== Data provided ==
- Opening Delimiter -

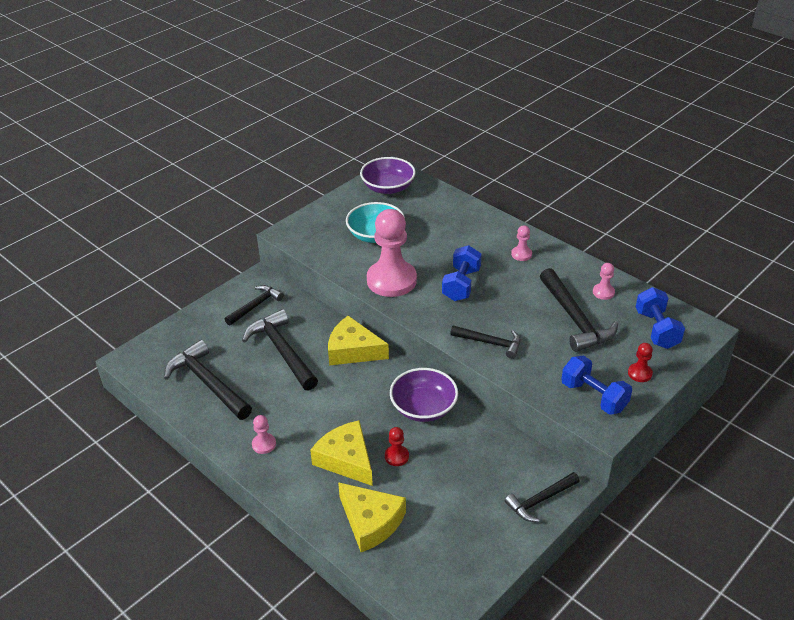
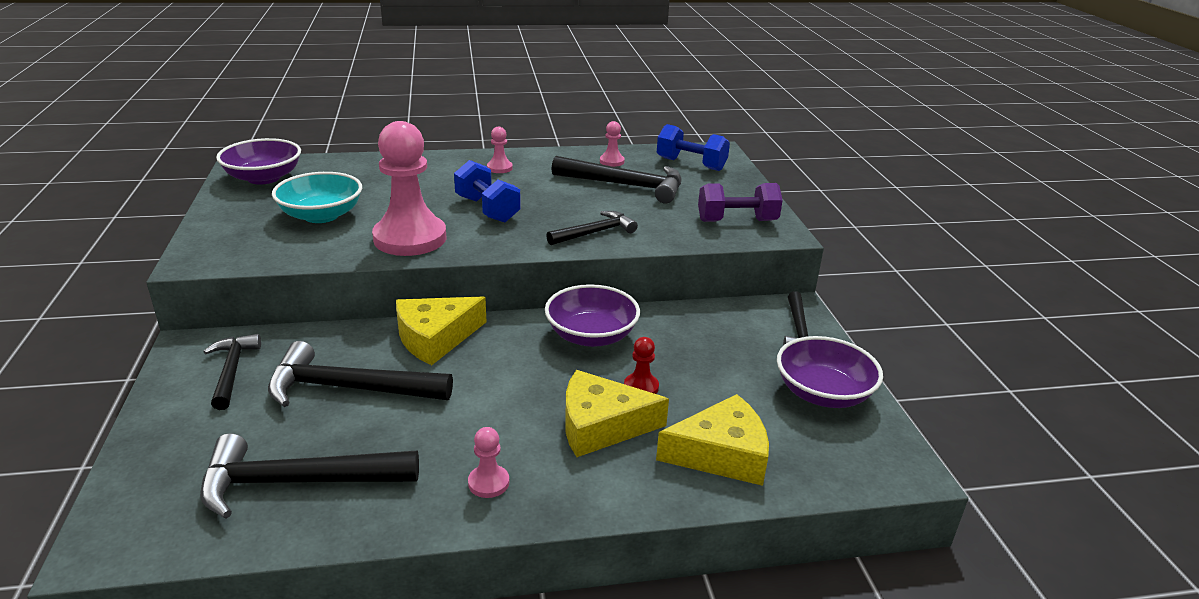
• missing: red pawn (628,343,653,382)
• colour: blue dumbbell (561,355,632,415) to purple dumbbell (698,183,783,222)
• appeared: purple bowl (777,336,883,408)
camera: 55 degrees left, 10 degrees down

- Closing Delimiter -

== What you have to do ==
Where the line containing "purple bowl (777,336,883,408)" appears, start copying, and go on exactly through the last line of the data.

== Exercise output ==
• appeared: purple bowl (777,336,883,408)
camera: 55 degrees left, 10 degrees down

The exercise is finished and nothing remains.